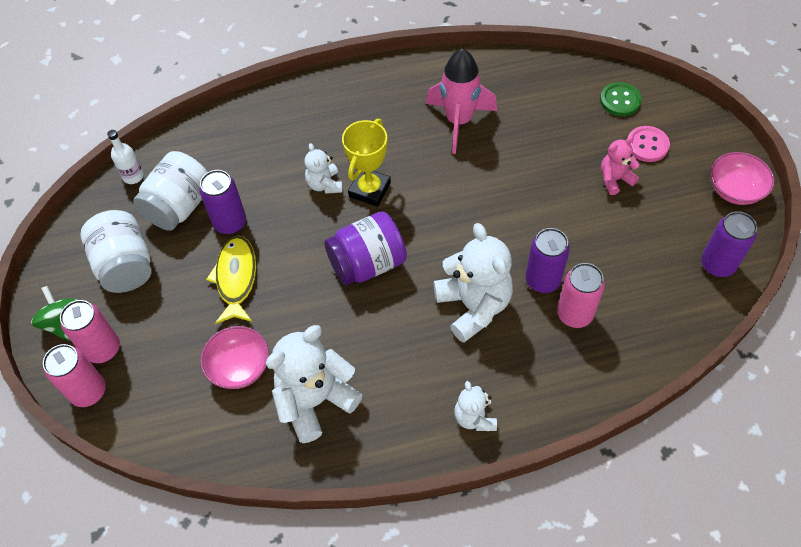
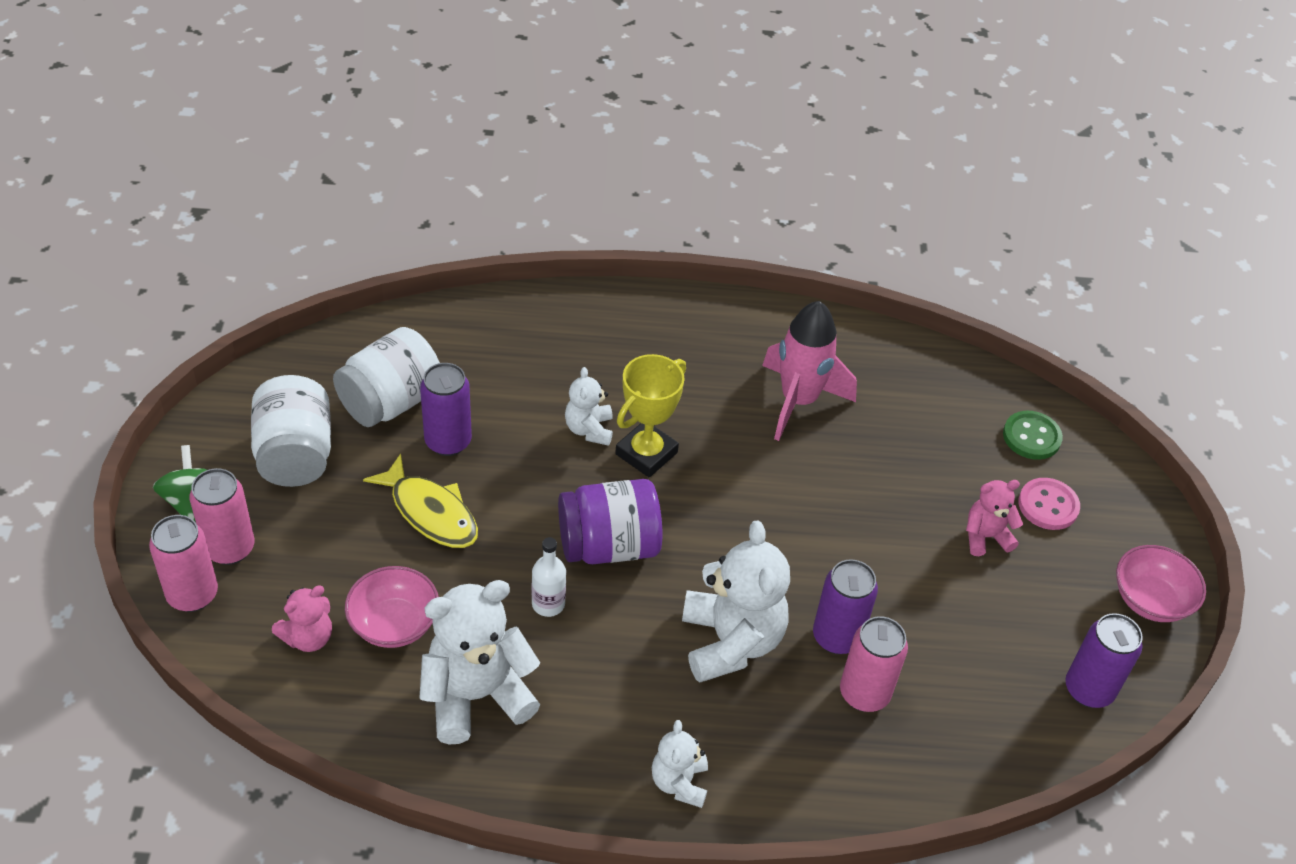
camera: 10 degrees right, 10 degrees down
(133, 176) = (345, 347): white bottle -> white bottle (548, 604)
(182, 396) = (308, 637): none -> pink teddy bear
(236, 278) = (430, 512): yellow fish -> yellow fish turned 120 degrees clockwise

AIM OF THE TASK =>
Please restate all of the listing above word for word, with no pictures.

OUTPUT BELOW =>
camera: 10 degrees right, 10 degrees down
(133, 176) = (345, 347): white bottle -> white bottle (548, 604)
(182, 396) = (308, 637): none -> pink teddy bear
(236, 278) = (430, 512): yellow fish -> yellow fish turned 120 degrees clockwise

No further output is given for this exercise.